*** Information given ***
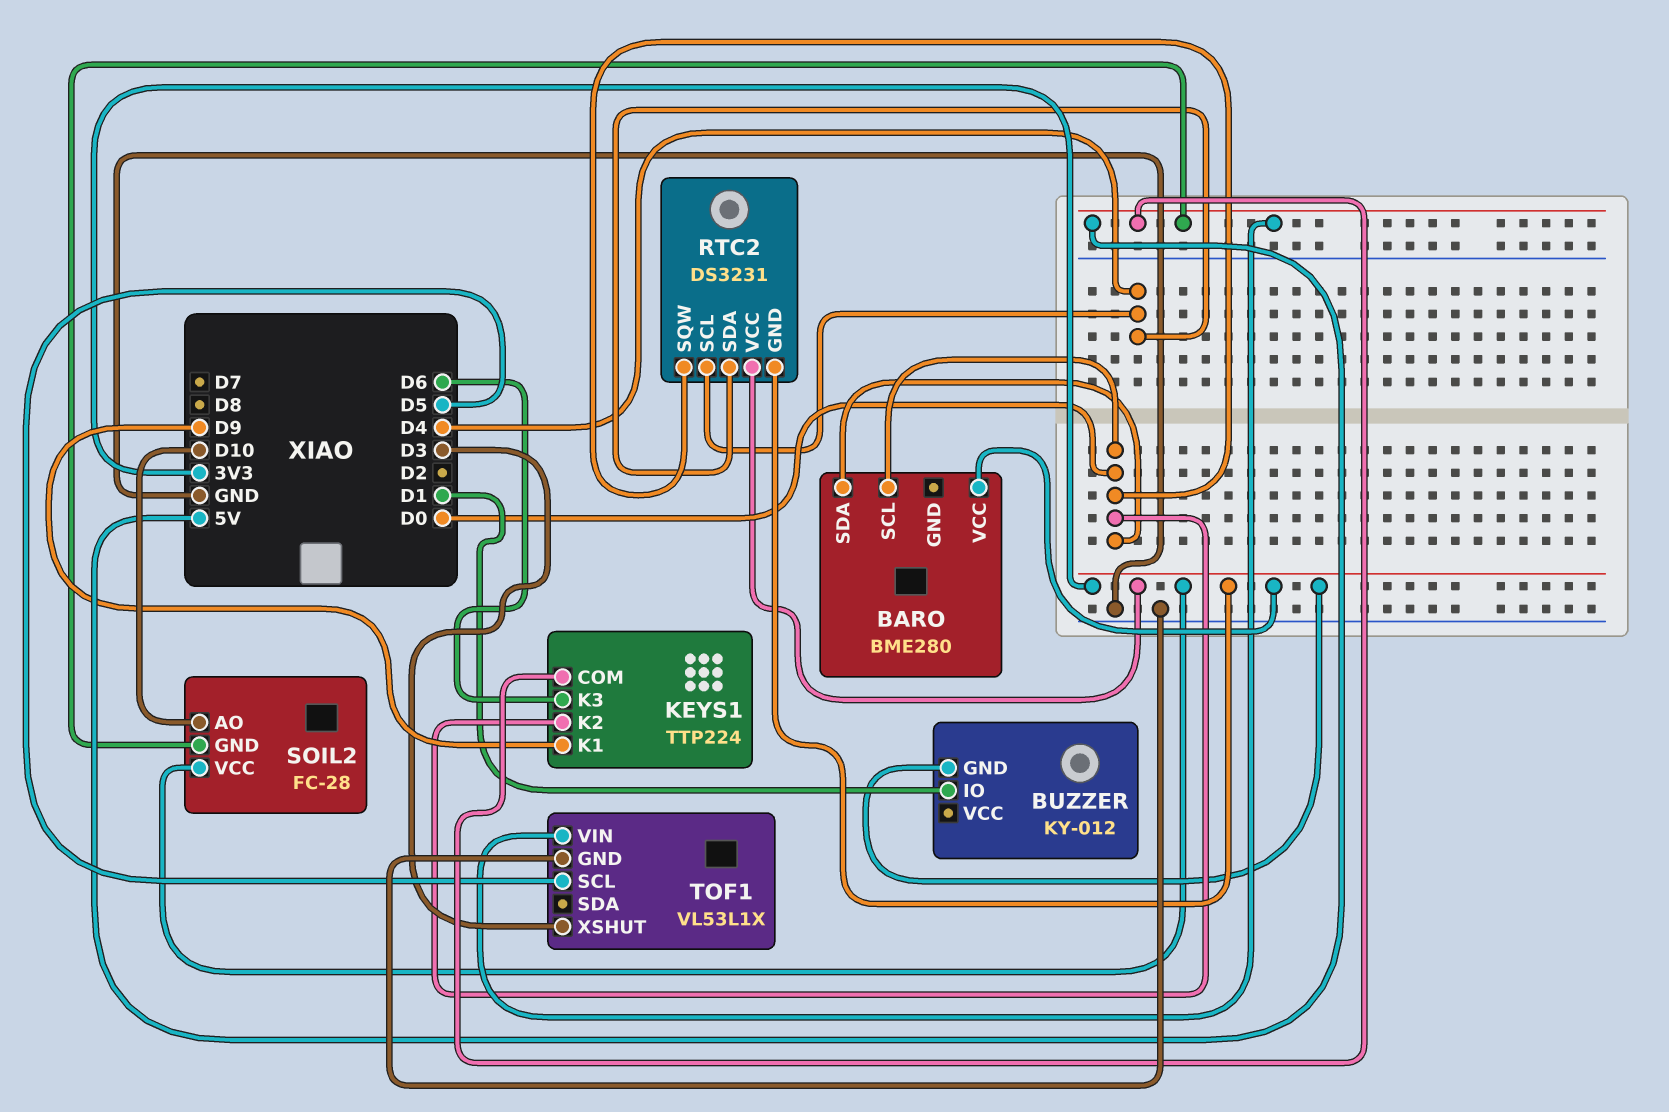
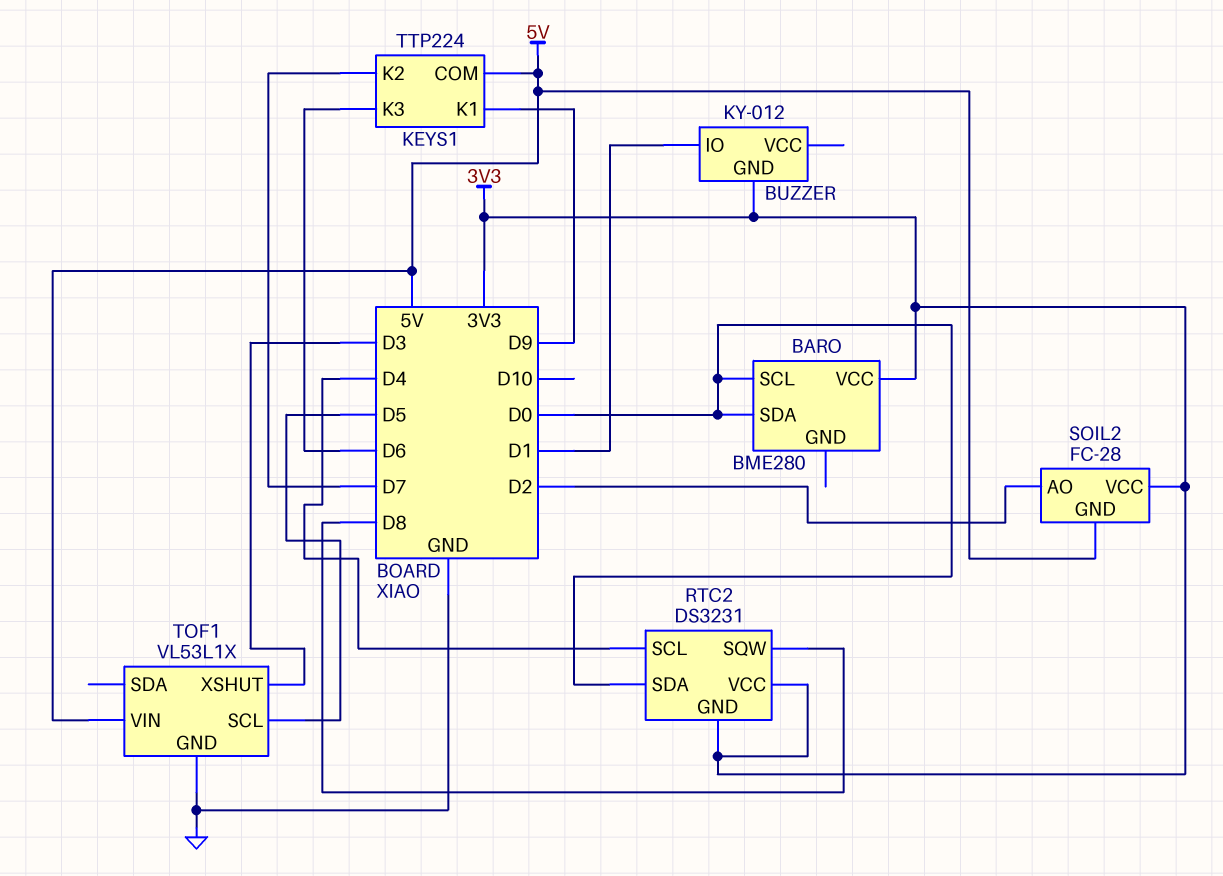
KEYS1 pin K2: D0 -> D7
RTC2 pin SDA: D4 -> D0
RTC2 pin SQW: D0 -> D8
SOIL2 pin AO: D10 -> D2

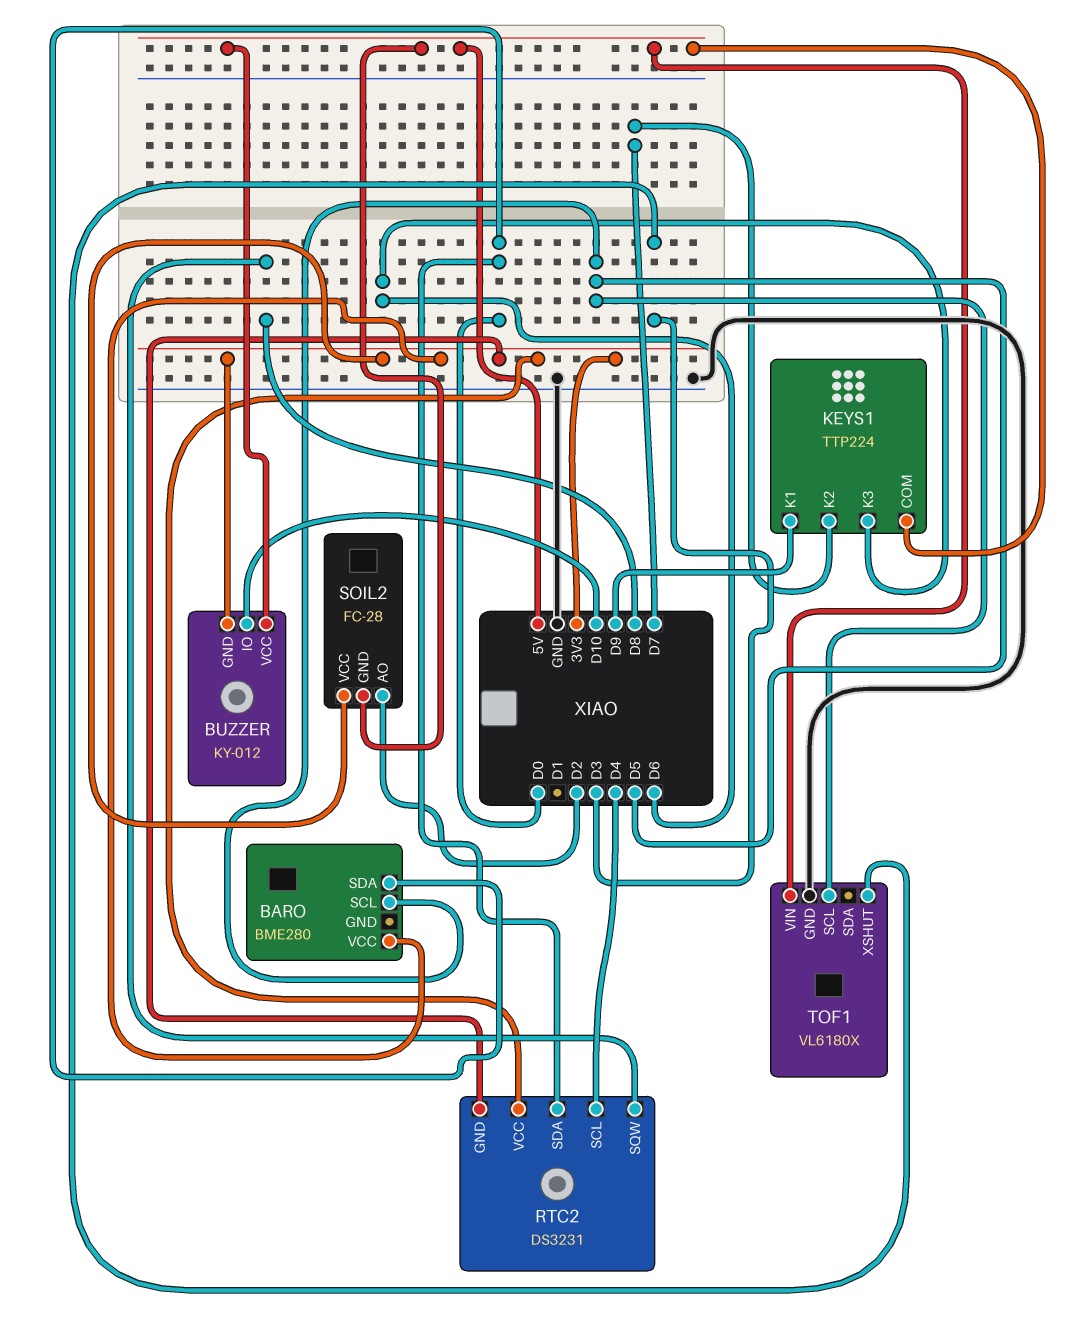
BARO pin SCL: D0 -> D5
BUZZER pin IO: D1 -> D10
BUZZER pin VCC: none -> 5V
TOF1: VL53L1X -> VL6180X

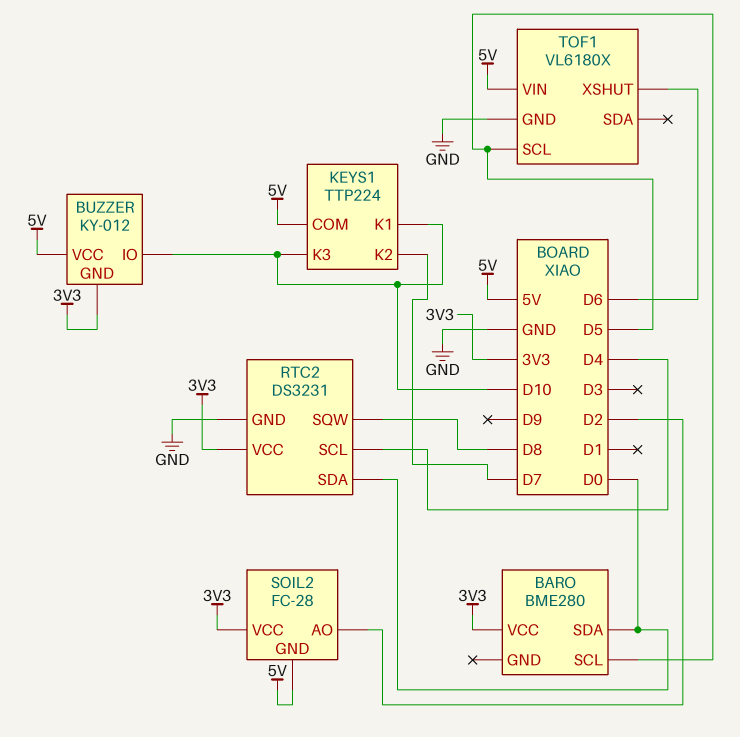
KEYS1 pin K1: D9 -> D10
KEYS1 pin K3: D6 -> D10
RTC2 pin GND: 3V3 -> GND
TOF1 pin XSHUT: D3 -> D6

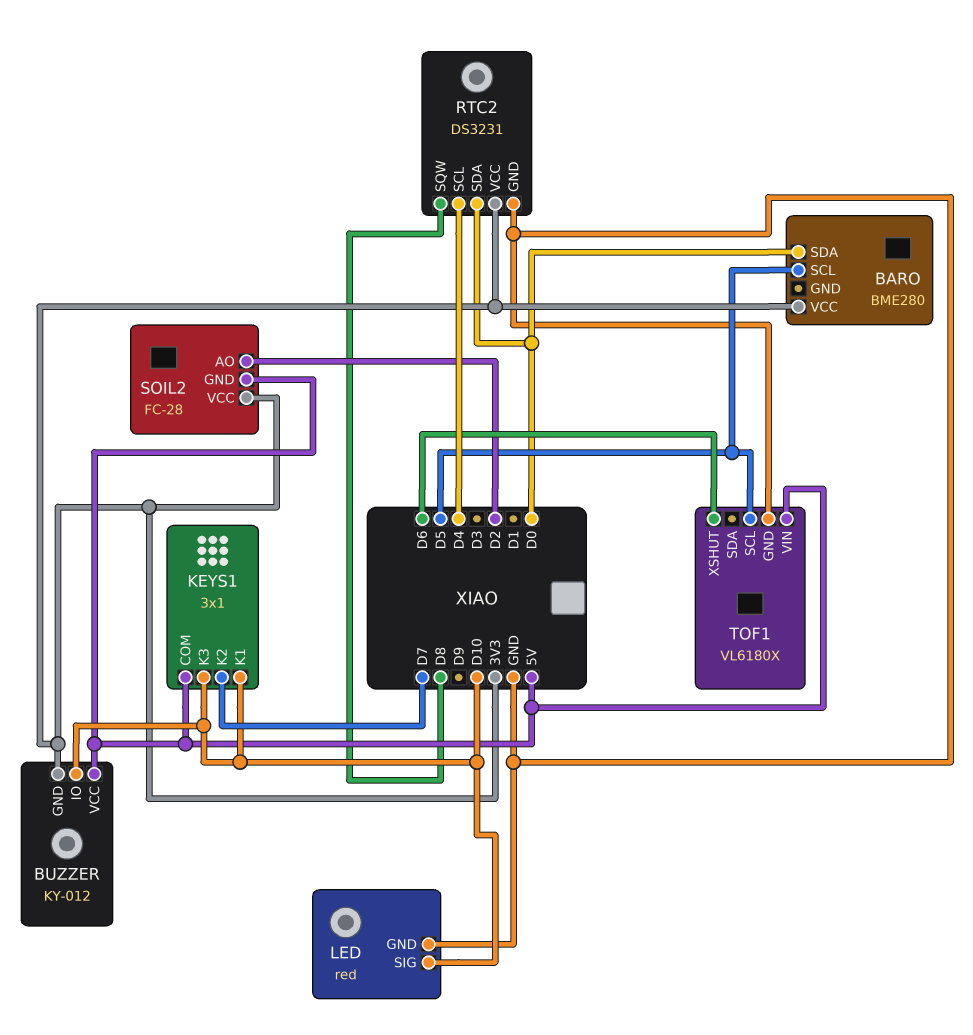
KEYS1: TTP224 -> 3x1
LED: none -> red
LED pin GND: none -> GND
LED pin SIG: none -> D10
*** End of Information given ***
*** Information given ***
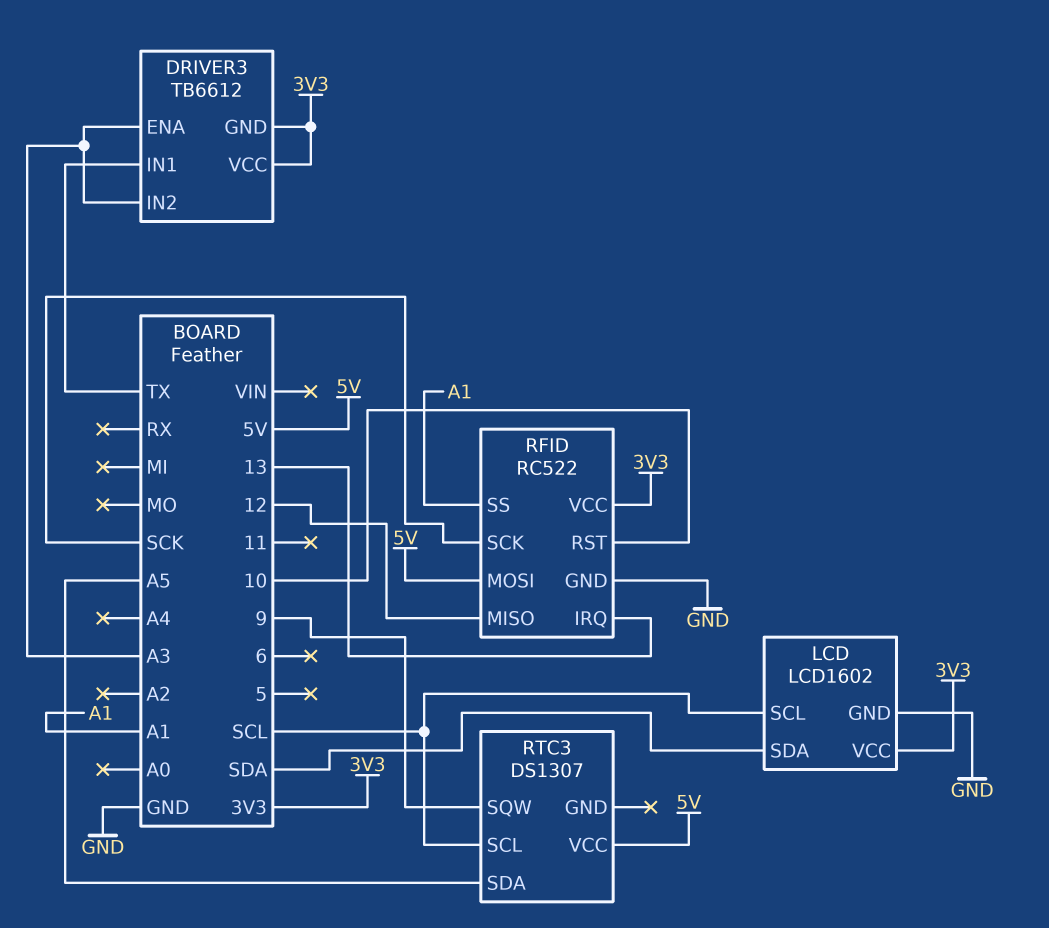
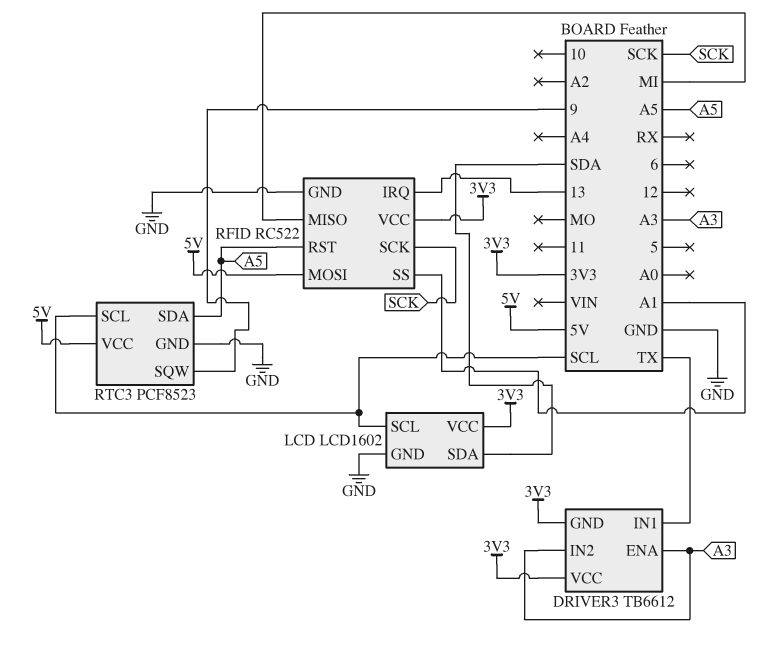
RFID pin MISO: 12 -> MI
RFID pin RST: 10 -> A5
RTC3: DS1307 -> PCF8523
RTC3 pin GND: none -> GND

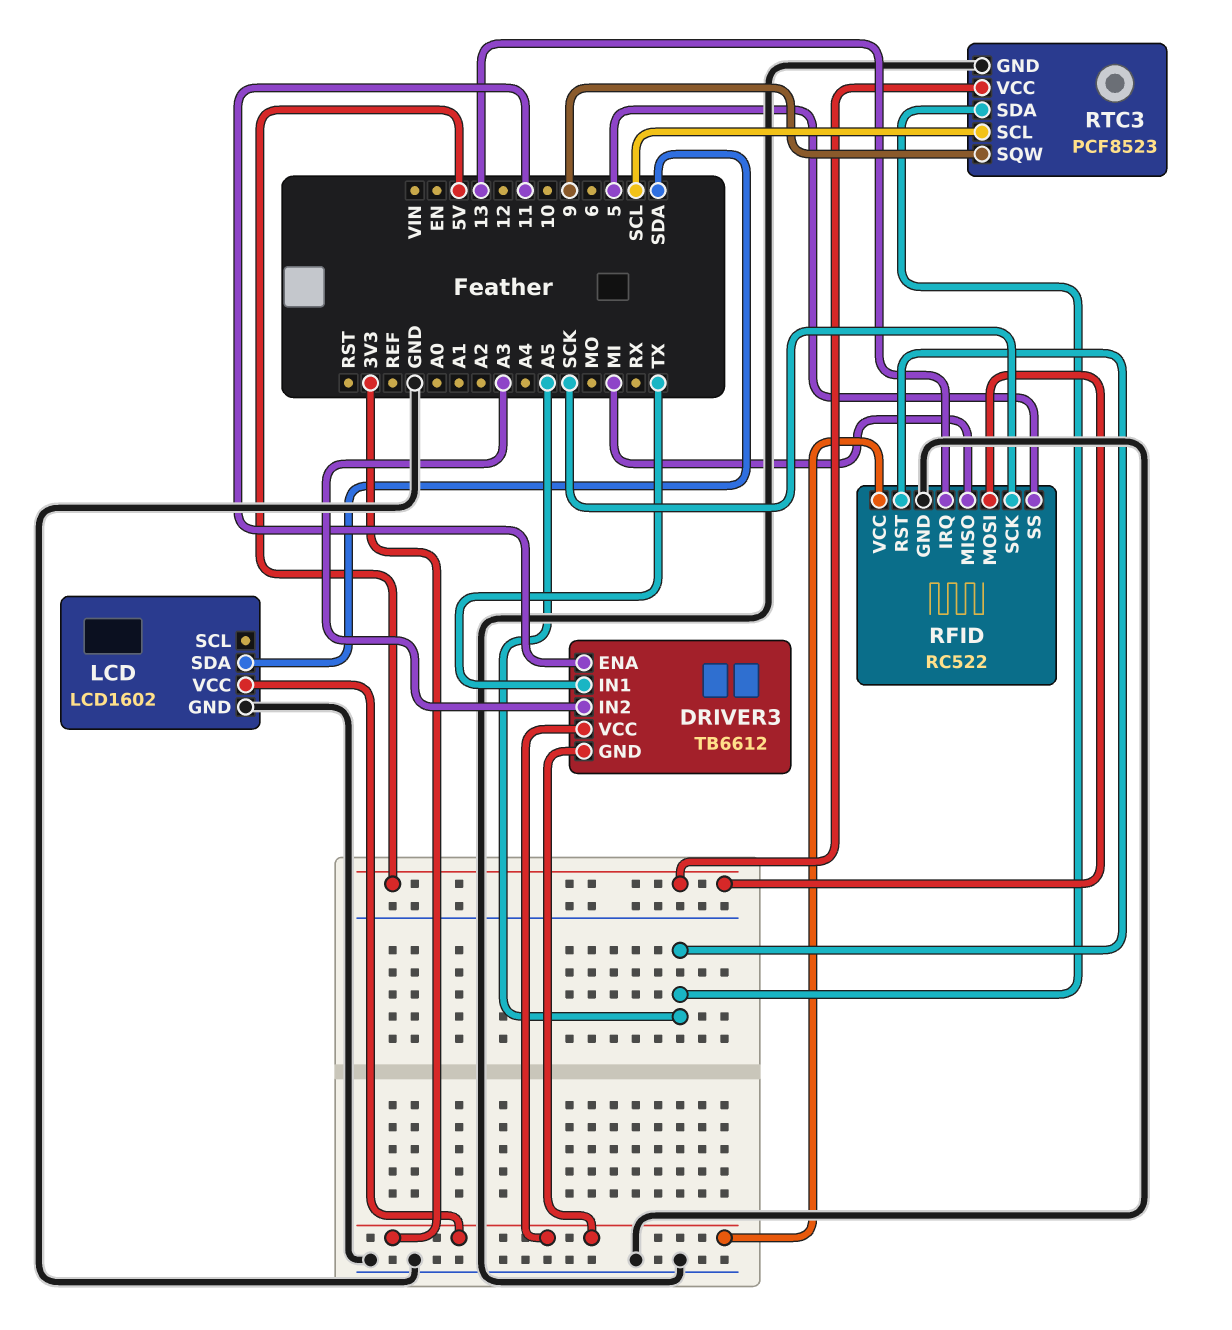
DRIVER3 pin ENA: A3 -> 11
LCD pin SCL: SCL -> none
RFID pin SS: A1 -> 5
*** End of Information given ***
Action item: Lines that contain the string "BUZZER" should be copied from the material above.

Solution to this exercise:
BUZZER pin IO: D1 -> D10
BUZZER pin VCC: none -> 5V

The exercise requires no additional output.